RECORDS SHOWN Block Start

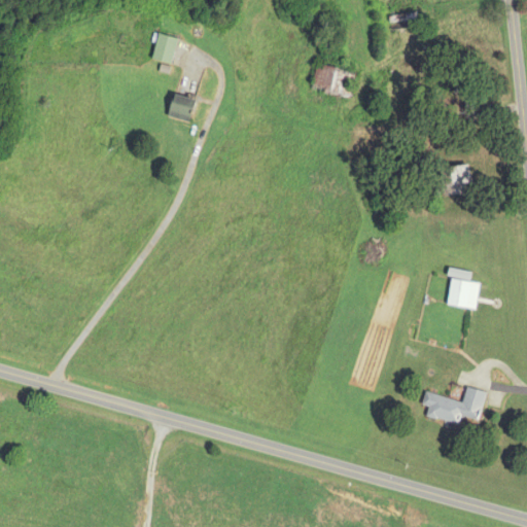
[(170,66),(177,40),(157,35),(150,61),(170,66)]
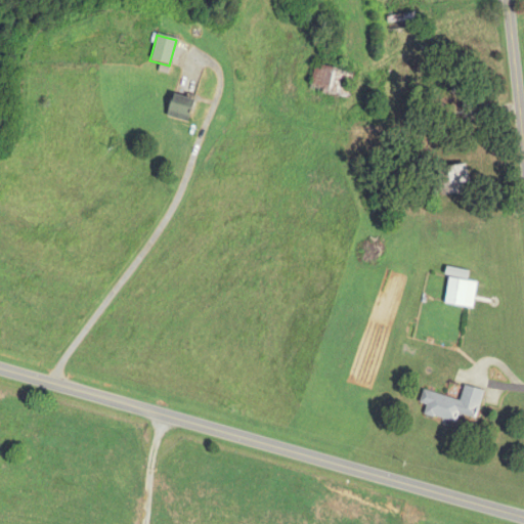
[(353,73),(314,66),(309,91),(348,98),(353,73)]
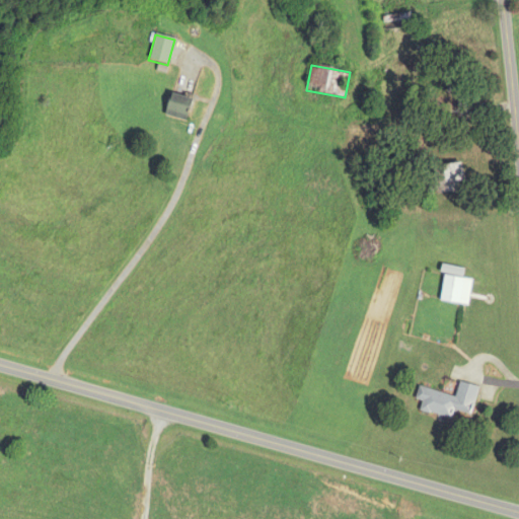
[(183,122),(192,101),(171,93),(163,115),(183,122)]
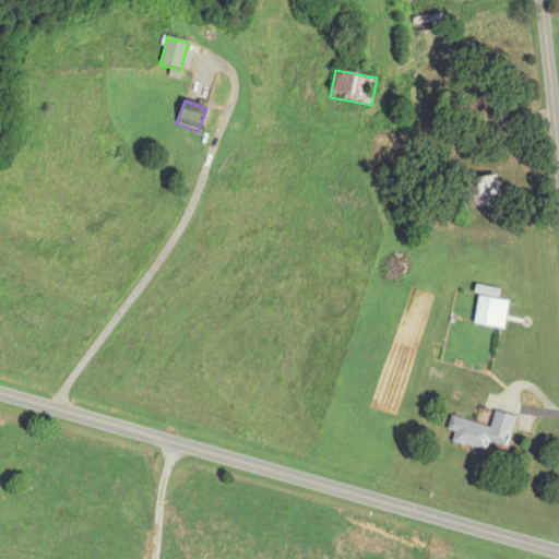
[(462,187),(473,212),(501,200),(490,175),(462,187)]
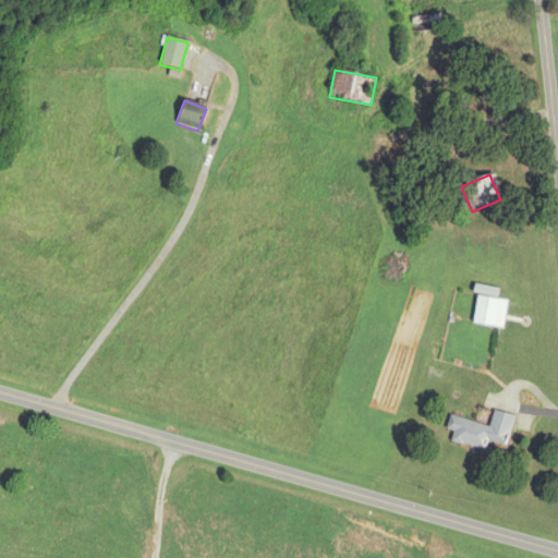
[(499,301),(477,296),(472,325),(494,328),(499,301)]
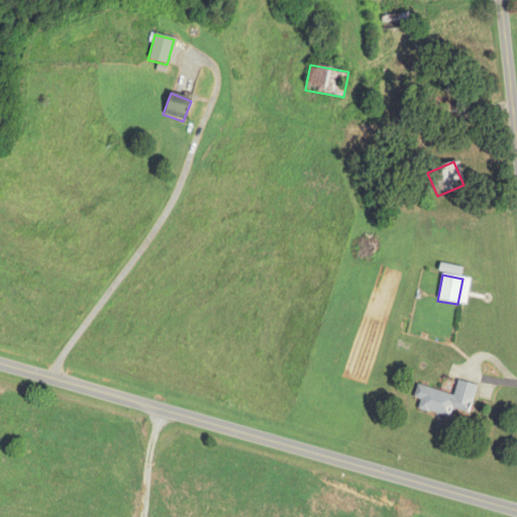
[(418,409),(449,418),(451,410),(469,414),(477,386),(457,381),(453,396),(416,386),(413,399),(420,400),(418,409)]
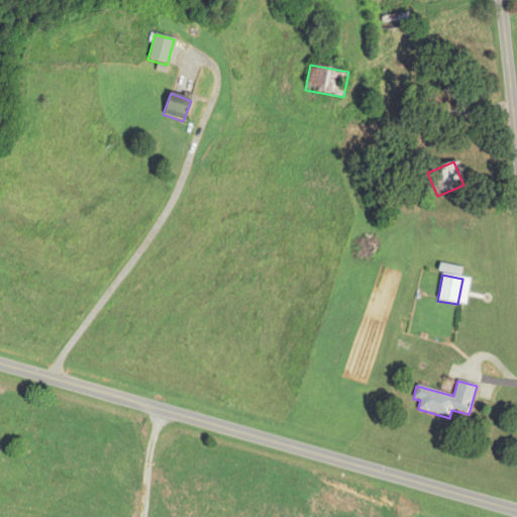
All buildings are outlined.
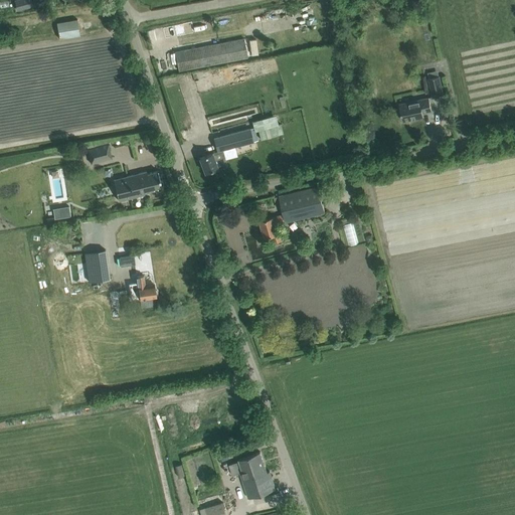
[(76,19),(56,23),(58,39),(79,35),(76,19)]
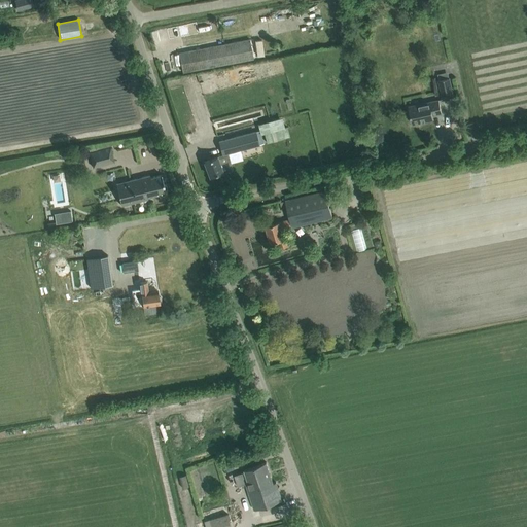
[(186,24),(178,26),(180,36),(188,35),(186,24)]
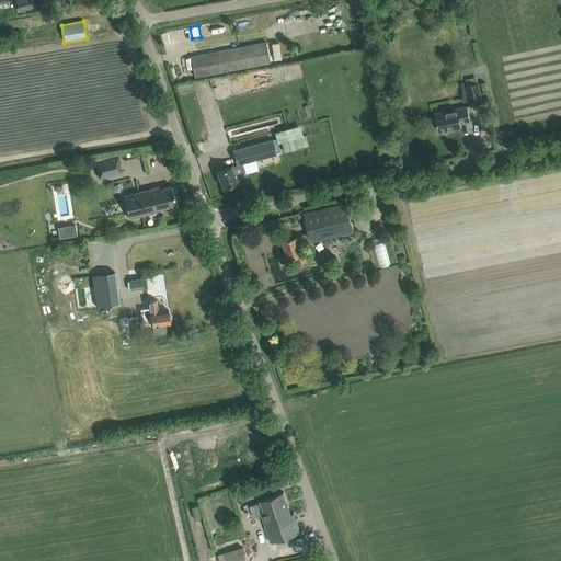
[(270,63),(266,42),(191,56),(194,77),(270,63)]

RECORDS SHOWN Block End

# [ASSIGNED TASK]
Leaving out the pictures, restate word for word the lines above from the one containing "[(183,122),(192,101),(171,93),(163,115),(183,122)]" through the end of the records, both ends included.

# [RESPONSE TO THIS TASK]
[(183,122),(192,101),(171,93),(163,115),(183,122)]
[(462,187),(473,212),(501,200),(490,175),(462,187)]
[(499,301),(477,296),(472,325),(494,328),(499,301)]
[(418,409),(449,418),(451,410),(469,414),(477,386),(457,381),(453,396),(416,386),(413,399),(420,400),(418,409)]
All buildings are outlined.
[(76,19),(56,23),(58,39),(79,35),(76,19)]
[(186,24),(178,26),(180,36),(188,35),(186,24)]
[(270,63),(266,42),(191,56),(194,77),(270,63)]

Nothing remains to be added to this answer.